* [PROBLEM REQUIREMENTS]:
Return all of the data exactly as written, without the pictures.

* [INFORMATION PROVIDED]:
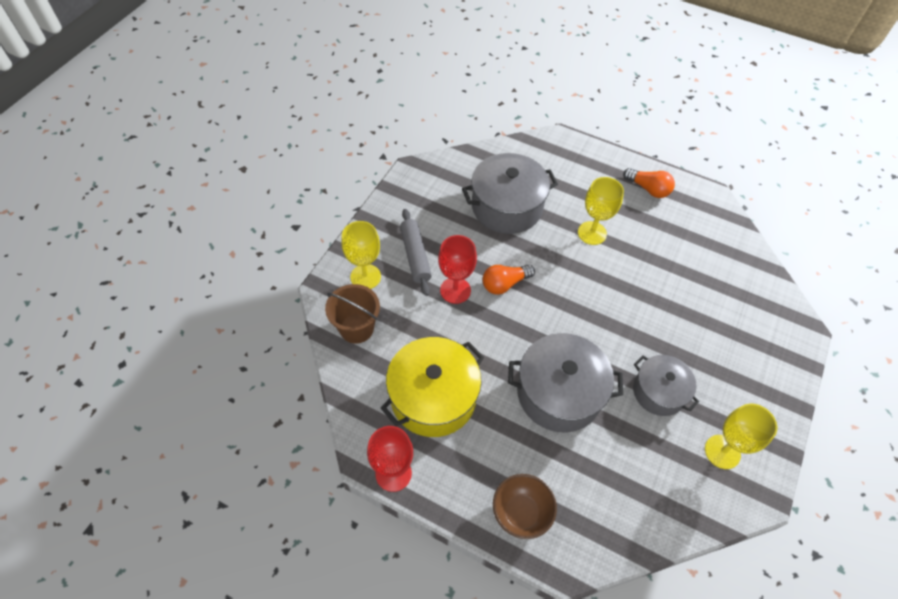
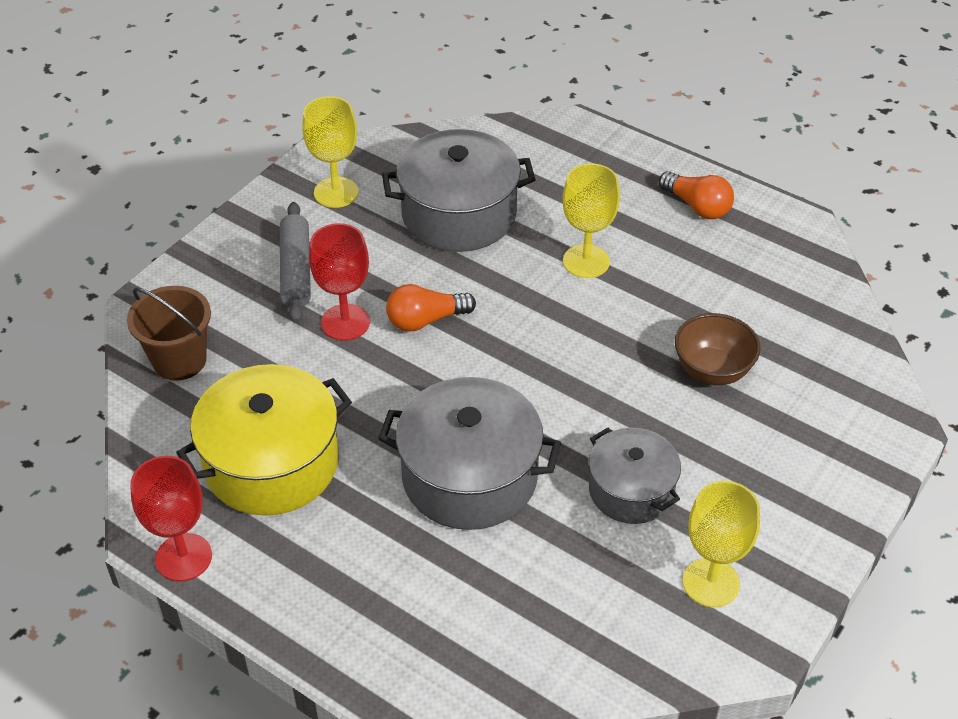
camera: 10 degrees right, 10 degrees down
yellow goblet [341,221,381,289] -> yellow goblet moved to [302,96,359,208]
brown bowl [493,474,557,539] -> brown bowl moved to [675,313,761,385]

* [RESULT OF THIS EXERCISE]:
camera: 10 degrees right, 10 degrees down
yellow goblet [341,221,381,289] -> yellow goblet moved to [302,96,359,208]
brown bowl [493,474,557,539] -> brown bowl moved to [675,313,761,385]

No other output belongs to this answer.